Exercise description => Copy out, without any change, the lines from the first one through the line holding "road 11 (residential): [(270,225),(338,126)]", both included.

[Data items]
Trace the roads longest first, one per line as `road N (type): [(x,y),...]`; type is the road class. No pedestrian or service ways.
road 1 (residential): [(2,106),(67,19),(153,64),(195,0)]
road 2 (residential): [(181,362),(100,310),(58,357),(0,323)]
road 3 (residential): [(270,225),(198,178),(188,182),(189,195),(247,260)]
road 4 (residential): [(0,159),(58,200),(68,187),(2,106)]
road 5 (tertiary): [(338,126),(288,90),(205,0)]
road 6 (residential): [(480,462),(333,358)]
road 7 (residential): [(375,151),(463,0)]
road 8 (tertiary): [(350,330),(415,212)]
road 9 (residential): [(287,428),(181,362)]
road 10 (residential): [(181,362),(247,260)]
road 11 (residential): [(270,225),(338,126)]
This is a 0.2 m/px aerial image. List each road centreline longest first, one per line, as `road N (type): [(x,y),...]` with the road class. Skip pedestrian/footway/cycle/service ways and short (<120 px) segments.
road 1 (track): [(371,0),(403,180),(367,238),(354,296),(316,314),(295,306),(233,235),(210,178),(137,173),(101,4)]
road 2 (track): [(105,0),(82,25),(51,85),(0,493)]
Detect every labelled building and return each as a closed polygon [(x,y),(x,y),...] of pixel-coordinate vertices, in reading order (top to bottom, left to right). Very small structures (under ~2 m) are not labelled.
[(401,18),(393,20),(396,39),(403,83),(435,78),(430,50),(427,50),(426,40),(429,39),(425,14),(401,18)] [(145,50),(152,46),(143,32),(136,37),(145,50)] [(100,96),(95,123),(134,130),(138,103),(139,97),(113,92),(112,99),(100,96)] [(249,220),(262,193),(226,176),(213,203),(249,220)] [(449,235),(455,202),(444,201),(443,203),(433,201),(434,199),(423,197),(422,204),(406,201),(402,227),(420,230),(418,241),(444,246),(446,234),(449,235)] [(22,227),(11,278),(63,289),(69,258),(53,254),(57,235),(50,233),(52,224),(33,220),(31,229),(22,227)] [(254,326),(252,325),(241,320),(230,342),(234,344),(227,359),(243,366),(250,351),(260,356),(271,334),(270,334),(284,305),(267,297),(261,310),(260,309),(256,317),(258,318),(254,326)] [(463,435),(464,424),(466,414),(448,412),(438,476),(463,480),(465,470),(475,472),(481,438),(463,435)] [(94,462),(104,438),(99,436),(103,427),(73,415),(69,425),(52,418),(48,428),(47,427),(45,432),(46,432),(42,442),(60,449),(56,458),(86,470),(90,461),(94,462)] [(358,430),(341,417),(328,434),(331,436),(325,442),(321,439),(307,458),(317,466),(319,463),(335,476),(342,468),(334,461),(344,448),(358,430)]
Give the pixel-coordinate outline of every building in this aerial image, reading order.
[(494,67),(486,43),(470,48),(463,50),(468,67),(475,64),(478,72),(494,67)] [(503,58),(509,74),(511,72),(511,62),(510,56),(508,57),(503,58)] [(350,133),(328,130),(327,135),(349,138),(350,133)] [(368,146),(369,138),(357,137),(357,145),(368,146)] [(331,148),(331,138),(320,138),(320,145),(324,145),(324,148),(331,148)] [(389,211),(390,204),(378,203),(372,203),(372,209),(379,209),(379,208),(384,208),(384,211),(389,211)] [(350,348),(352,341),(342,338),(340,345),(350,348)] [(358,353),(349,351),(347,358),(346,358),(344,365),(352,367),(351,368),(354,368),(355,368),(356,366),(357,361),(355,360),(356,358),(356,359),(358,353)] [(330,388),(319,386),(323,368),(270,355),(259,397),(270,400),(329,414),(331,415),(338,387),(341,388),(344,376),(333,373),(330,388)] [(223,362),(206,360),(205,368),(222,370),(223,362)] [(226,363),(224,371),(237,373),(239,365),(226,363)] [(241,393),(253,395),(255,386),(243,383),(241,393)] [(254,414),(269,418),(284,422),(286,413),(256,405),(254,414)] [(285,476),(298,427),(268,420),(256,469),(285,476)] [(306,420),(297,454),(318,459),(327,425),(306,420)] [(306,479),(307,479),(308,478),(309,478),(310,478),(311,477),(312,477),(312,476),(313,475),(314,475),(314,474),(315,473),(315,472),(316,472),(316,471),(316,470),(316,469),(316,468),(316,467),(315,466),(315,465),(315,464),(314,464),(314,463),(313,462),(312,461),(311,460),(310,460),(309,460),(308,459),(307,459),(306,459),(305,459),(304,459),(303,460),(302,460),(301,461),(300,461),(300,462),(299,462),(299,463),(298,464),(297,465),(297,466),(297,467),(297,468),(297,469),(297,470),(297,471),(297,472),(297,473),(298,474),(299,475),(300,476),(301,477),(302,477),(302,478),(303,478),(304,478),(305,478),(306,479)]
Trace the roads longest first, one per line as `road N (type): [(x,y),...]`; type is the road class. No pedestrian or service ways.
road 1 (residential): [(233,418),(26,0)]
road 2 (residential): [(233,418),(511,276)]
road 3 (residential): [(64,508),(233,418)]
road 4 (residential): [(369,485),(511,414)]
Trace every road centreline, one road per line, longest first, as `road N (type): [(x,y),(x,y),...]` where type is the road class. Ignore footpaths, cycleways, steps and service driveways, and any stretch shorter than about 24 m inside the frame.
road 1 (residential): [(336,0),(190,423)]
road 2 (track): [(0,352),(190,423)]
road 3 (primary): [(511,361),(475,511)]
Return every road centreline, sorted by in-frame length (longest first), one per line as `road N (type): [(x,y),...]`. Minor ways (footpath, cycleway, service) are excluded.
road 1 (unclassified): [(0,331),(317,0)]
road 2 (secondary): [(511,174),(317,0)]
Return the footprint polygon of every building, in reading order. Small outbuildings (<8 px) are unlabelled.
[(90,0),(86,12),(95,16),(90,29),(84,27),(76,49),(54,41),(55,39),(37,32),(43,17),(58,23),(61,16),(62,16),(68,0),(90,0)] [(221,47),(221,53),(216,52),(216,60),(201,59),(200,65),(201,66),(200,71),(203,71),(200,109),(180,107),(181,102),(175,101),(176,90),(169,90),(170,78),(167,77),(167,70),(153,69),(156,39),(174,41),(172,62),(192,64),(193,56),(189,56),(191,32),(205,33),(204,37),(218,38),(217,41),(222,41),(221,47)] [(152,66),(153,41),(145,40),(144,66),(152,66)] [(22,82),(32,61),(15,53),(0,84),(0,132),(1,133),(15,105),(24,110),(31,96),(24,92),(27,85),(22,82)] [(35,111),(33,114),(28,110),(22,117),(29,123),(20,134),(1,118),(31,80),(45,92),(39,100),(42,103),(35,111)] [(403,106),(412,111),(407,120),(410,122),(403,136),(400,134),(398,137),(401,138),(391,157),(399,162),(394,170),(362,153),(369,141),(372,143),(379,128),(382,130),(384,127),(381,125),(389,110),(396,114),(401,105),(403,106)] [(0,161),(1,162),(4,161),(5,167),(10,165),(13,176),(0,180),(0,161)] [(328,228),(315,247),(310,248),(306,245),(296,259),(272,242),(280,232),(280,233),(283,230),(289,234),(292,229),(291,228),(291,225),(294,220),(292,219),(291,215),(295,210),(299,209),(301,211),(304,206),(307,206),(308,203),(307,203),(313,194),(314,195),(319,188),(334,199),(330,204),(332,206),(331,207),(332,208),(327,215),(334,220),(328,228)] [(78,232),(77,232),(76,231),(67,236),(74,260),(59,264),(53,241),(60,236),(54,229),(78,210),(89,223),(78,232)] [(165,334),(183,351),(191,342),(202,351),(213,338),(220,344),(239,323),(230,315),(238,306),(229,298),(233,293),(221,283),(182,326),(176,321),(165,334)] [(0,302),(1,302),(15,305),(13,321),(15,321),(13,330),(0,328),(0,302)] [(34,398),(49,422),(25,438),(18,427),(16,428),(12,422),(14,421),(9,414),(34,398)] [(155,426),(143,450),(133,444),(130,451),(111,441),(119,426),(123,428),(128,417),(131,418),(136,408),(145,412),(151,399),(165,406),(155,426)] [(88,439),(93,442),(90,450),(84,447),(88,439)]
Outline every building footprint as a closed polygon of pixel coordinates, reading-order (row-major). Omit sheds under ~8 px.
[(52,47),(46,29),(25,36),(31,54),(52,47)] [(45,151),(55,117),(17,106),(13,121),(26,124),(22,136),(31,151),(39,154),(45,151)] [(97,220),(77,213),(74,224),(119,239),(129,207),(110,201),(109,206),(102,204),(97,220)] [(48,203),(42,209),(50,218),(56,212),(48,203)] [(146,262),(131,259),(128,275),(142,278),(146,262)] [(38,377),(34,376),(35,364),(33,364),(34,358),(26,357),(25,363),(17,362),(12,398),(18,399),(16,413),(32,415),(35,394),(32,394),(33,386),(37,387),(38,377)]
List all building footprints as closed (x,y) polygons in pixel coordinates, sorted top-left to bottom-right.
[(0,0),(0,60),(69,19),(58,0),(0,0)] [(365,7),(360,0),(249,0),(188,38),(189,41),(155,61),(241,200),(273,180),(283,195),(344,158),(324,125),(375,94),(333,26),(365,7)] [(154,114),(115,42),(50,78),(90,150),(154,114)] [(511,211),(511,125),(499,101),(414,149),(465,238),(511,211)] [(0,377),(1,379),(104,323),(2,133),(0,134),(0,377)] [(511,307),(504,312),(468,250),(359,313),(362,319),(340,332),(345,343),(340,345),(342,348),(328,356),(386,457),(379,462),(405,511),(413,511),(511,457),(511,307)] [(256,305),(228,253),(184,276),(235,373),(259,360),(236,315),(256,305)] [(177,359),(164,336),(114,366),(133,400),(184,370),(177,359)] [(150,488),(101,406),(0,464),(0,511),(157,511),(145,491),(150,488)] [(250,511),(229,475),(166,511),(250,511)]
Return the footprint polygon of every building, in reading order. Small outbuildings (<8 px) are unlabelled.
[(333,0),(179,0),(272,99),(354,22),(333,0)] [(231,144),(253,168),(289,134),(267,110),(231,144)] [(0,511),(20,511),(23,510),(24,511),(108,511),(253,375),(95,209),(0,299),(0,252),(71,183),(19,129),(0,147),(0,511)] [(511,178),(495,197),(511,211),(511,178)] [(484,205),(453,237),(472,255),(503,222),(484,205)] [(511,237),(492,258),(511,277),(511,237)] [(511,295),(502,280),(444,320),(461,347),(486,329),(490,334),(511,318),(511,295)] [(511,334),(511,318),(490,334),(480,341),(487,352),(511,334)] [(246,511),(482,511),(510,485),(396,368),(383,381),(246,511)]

The reply =>
Trace the roads longest first, one per line as `road N (type): [(x,y),...]`; type is the road class. No pedestrian or service ways.
road 1 (residential): [(2,106),(67,19),(153,64),(195,0)]
road 2 (residential): [(181,362),(100,310),(58,357),(0,323)]
road 3 (residential): [(270,225),(198,178),(188,182),(189,195),(247,260)]
road 4 (residential): [(0,159),(58,200),(68,187),(2,106)]
road 5 (tertiary): [(338,126),(288,90),(205,0)]
road 6 (residential): [(480,462),(333,358)]
road 7 (residential): [(375,151),(463,0)]
road 8 (tertiary): [(350,330),(415,212)]
road 9 (residential): [(287,428),(181,362)]
road 10 (residential): [(181,362),(247,260)]
road 11 (residential): [(270,225),(338,126)]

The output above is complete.